#### What is expected:
Among the records below, which lines contain the string "resized"? Report them.

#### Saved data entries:
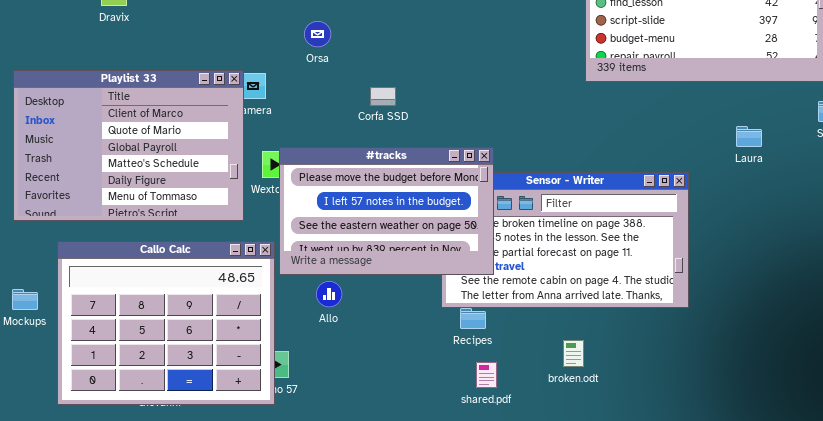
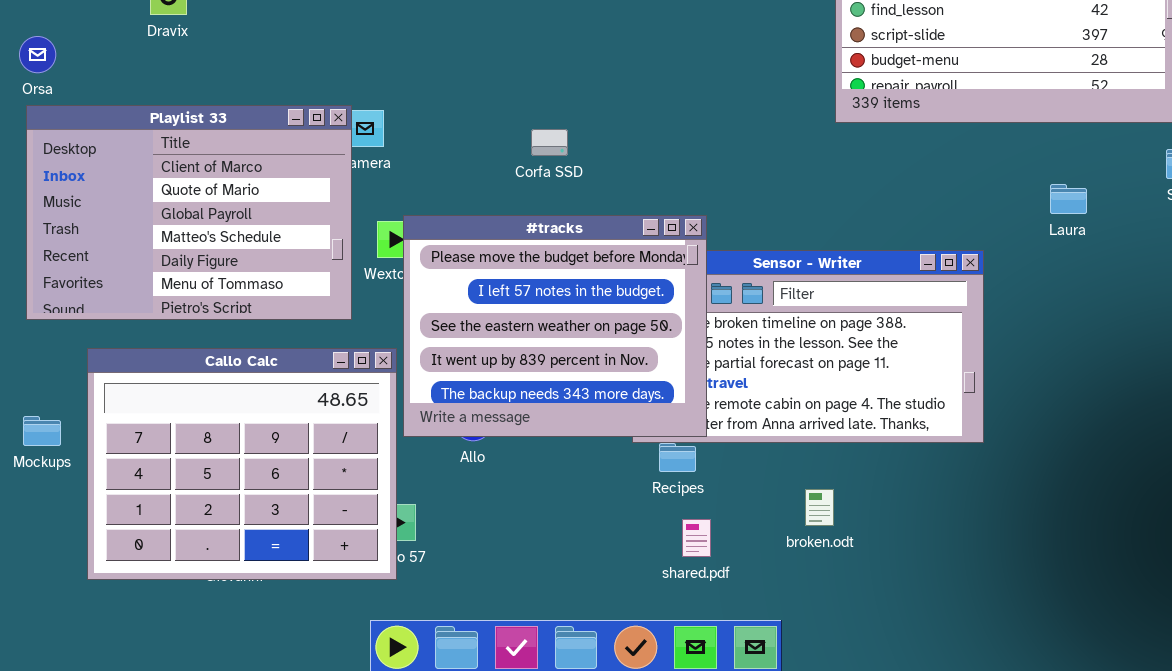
Orsa: [304,21,331,47] -> [19,36,56,73], moved
#tracks: [279,147,494,275] -> [403,215,707,437], resized

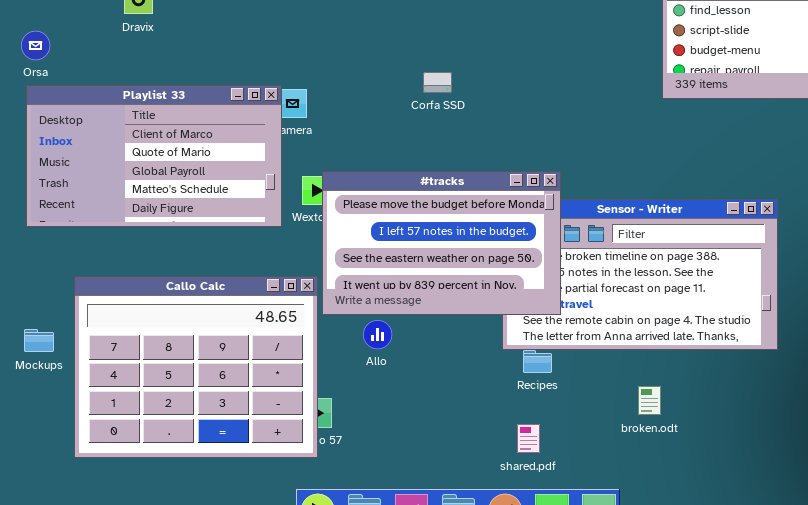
Playlist 33: [26,105,352,320] -> [26,85,282,227], resized
Corfa SSD: [531,129,568,156] -> [423,72,452,93], moved
#tracks: [403,215,707,437] -> [322,171,561,315], resized
shared.pdf: [682,519,711,557] -> [517,424,540,453], moved

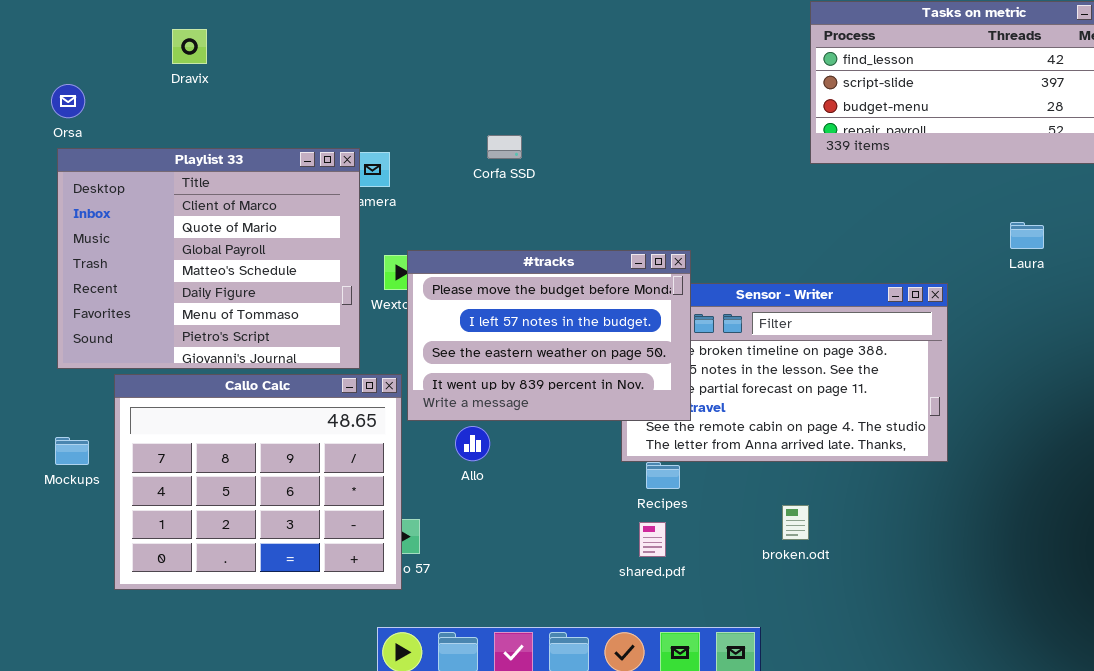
Corfa SSD: [423,72,452,93] -> [487,135,522,159], moved
Playlist 33: [26,85,282,227] -> [57,148,360,369], resized
shared.pdf: [517,424,540,453] -> [639,522,666,557], moved

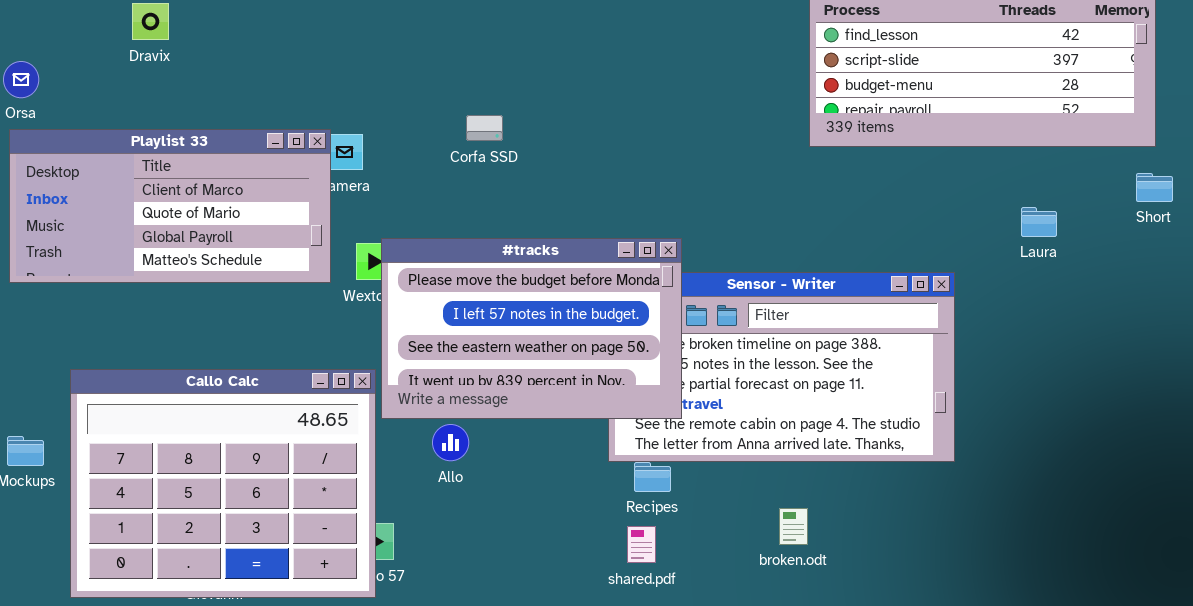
Playlist 33: [57,148,360,369] -> [9,129,331,283], resized

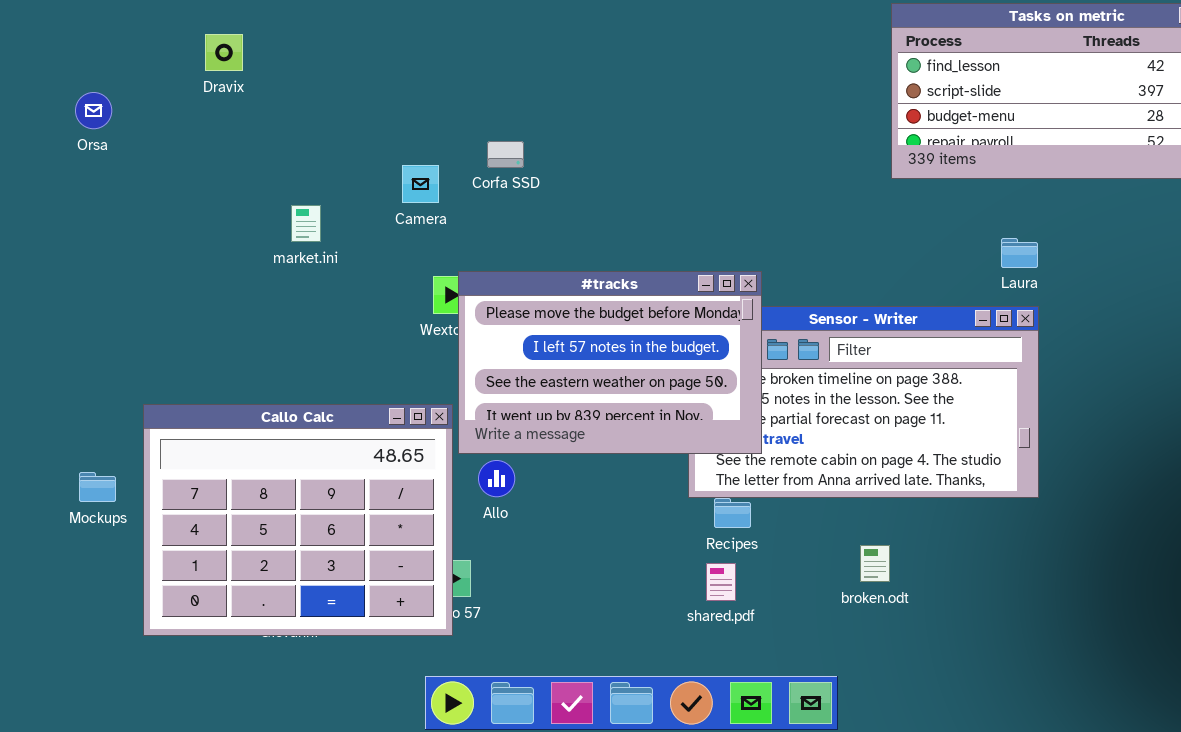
Corfa SSD: [466,115,503,141] -> [487,141,524,168], moved
Playlist 33: [9,129,331,283] -> none, closed
Laura: [1021,207,1057,237] -> [1001,238,1038,268], moved
Allo: [432,424,469,461] -> [478,460,515,497], moved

#### Task result:
#tracks: [279,147,494,275] -> [403,215,707,437], resized
Playlist 33: [26,105,352,320] -> [26,85,282,227], resized
#tracks: [403,215,707,437] -> [322,171,561,315], resized
Playlist 33: [26,85,282,227] -> [57,148,360,369], resized
Playlist 33: [57,148,360,369] -> [9,129,331,283], resized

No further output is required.